• _Your task_
Your answer should hold the data exactly as given, minus any picture.

• _Available data_
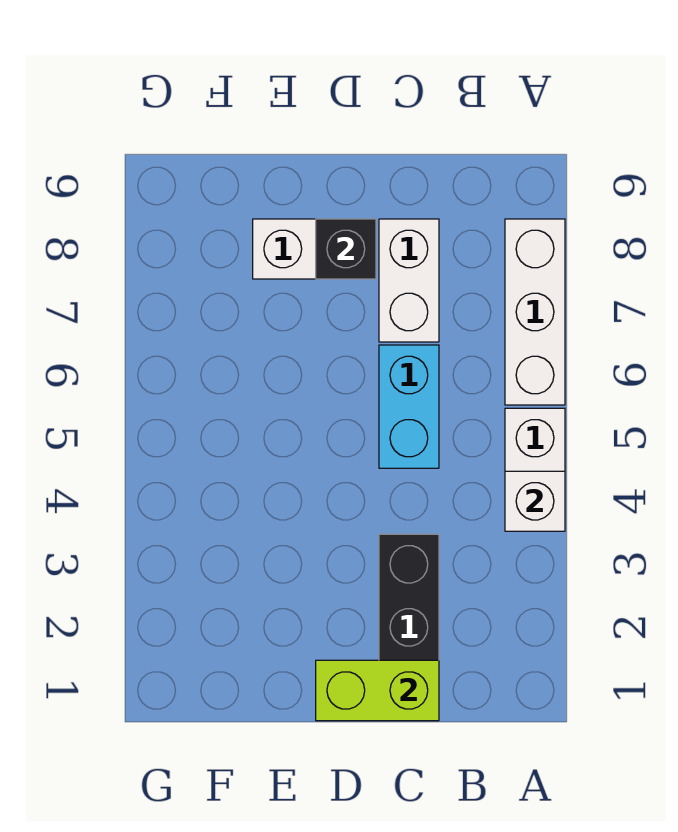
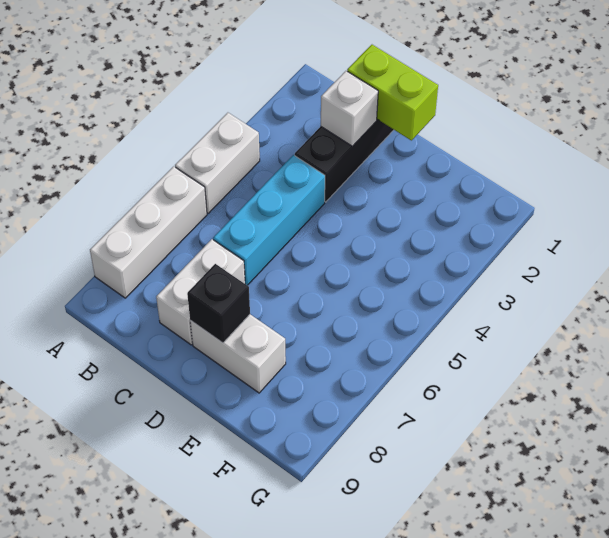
white brick A4 level 2 -> white brick C2 level 2
cyan brick C5:C6 level 1 -> cyan brick C4:C6 level 1

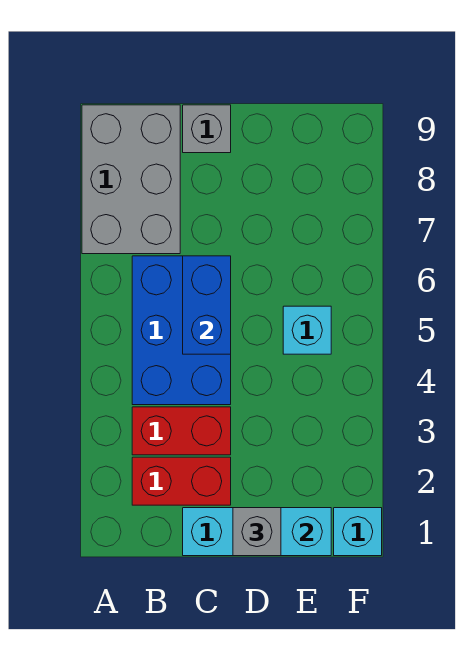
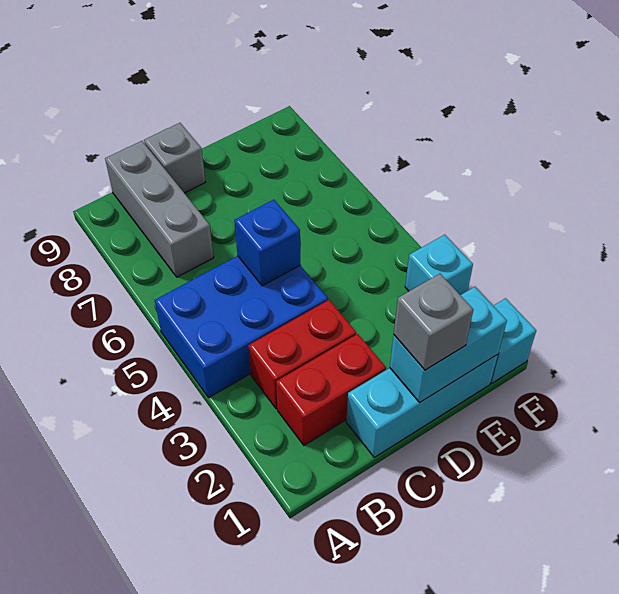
grey brick A7:B9 level 1 -> grey brick B7:B9 level 1
blue brick B4:C6 level 1 -> blue brick A4:C5 level 1
blue brick C5:C6 level 2 -> blue brick C5 level 2
cyan brick E5 level 1 -> cyan brick F3 level 1

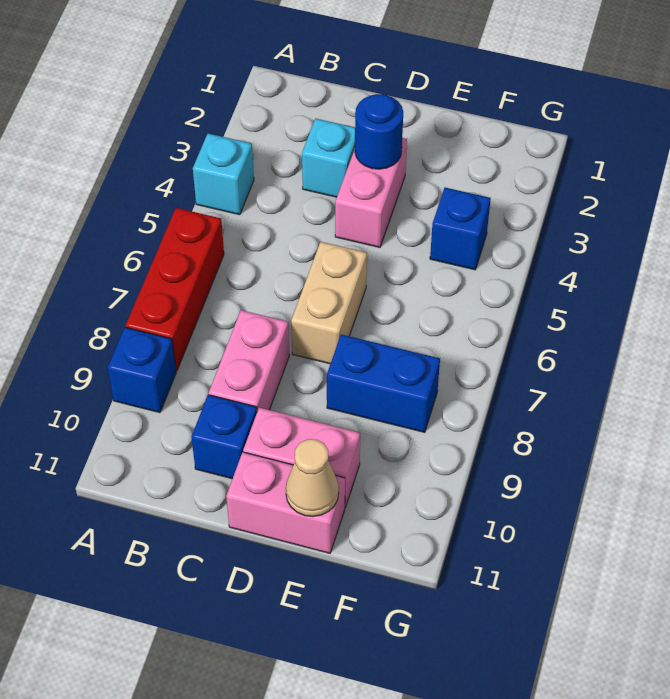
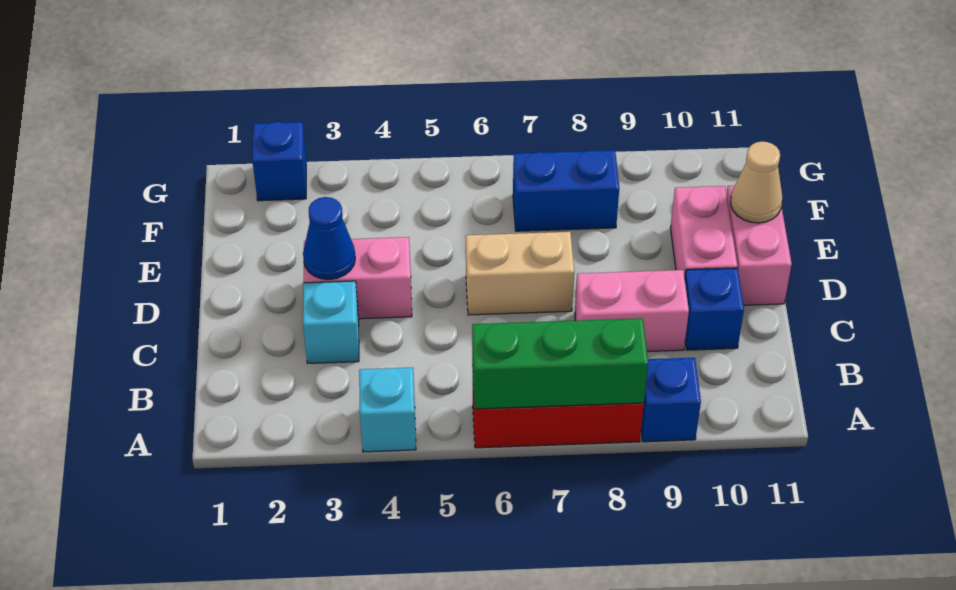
none -> green brick A6:A8 level 2
blue round brick D3 level 2 -> blue cone D3 level 2
blue brick E8:F8 level 1 -> blue brick F7:F8 level 1
blue brick F4 level 1 -> blue brick G2 level 1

• _Completed task_
white brick A4 level 2 -> white brick C2 level 2
cyan brick C5:C6 level 1 -> cyan brick C4:C6 level 1

grey brick A7:B9 level 1 -> grey brick B7:B9 level 1
blue brick B4:C6 level 1 -> blue brick A4:C5 level 1
blue brick C5:C6 level 2 -> blue brick C5 level 2
cyan brick E5 level 1 -> cyan brick F3 level 1

none -> green brick A6:A8 level 2
blue round brick D3 level 2 -> blue cone D3 level 2
blue brick E8:F8 level 1 -> blue brick F7:F8 level 1
blue brick F4 level 1 -> blue brick G2 level 1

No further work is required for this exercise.